##### Source information

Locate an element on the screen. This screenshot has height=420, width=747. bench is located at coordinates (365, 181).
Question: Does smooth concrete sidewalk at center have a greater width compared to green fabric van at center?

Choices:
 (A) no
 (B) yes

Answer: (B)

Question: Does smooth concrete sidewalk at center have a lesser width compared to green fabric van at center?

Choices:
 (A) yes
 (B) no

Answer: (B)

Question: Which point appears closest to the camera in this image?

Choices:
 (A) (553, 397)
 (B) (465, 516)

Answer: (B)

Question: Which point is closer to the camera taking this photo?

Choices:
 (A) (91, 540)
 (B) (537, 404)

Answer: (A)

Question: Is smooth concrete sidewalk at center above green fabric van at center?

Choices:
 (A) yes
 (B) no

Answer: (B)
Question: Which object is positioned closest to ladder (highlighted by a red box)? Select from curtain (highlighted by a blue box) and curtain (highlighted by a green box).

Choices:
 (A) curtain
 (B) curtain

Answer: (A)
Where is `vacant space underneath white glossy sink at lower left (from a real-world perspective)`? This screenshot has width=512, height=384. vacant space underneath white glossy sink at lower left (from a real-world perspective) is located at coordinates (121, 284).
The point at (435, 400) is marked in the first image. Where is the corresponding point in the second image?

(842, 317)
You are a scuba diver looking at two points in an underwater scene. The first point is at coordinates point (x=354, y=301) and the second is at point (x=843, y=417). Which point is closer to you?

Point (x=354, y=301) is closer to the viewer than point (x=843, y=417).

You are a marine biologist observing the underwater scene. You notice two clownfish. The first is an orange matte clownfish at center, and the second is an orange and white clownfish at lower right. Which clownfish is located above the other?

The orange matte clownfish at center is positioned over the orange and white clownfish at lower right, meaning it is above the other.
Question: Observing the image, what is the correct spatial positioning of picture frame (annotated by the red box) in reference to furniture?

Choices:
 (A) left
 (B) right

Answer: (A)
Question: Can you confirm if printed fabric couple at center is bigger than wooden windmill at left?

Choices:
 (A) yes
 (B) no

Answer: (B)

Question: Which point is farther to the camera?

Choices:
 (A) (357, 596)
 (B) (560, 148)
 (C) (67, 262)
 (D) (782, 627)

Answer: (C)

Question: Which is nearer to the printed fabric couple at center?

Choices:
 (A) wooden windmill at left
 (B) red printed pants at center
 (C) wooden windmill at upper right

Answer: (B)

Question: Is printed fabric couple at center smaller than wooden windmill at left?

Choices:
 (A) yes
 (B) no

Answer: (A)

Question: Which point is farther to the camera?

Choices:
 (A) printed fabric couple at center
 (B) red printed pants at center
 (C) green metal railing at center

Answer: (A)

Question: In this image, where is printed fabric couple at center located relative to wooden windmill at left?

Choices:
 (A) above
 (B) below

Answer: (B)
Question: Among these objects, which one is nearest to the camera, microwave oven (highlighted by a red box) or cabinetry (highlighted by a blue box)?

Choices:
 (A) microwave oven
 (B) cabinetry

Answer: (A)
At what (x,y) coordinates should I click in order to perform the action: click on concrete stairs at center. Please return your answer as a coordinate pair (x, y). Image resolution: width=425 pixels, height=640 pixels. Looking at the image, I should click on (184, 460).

##########

Exercise requirements:
Rewrite the stretch from the start of the data through the line containing "The point at" as a Markdown table with the columns No. and Text. Put a row number and one line in each row, and leave out blank lines.

Your response:
| No. | Text |
|---|---|
| 1 | Locate an element on the screen. This screenshot has height=420, width=747. bench is located at coordinates (365, 181). |
| 2 | Question: Does smooth concrete sidewalk at center have a greater width compared to green fabric van at center? |
| 3 | Choices: |
| 4 |  (A) no |
| 5 |  (B) yes |
| 6 | Answer: (B) |
| 7 | Question: Does smooth concrete sidewalk at center have a lesser width compared to green fabric van at center? |
| 8 | Choices: |
| 9 |  (A) yes |
| 10 |  (B) no |
| 11 | Answer: (B) |
| 12 | Question: Which point appears closest to the camera in this image? |
| 13 | Choices: |
| 14 |  (A) (553, 397) |
| 15 |  (B) (465, 516) |
| 16 | Answer: (B) |
| 17 | Question: Which point is closer to the camera taking this photo? |
| 18 | Choices: |
| 19 |  (A) (91, 540) |
| 20 |  (B) (537, 404) |
| 21 | Answer: (A) |
| 22 | Question: Is smooth concrete sidewalk at center above green fabric van at center? |
| 23 | Choices: |
| 24 |  (A) yes |
| 25 |  (B) no |
| 26 | Answer: (B) |
| 27 | Question: Which object is positioned closest to ladder (highlighted by a red box)? Select from curtain (highlighted by a blue box) and curtain (highlighted by a green box). |
| 28 | Choices: |
| 29 |  (A) curtain |
| 30 |  (B) curtain |
| 31 | Answer: (A) |
| 32 | Where is `vacant space underneath white glossy sink at lower left (from a real-world perspective)`? This screenshot has width=512, height=384. vacant space underneath white glossy sink at lower left (from a real-world perspective) is located at coordinates (121, 284). |
| 33 | The point at (435, 400) is marked in the first image. Where is the corresponding point in the second image? |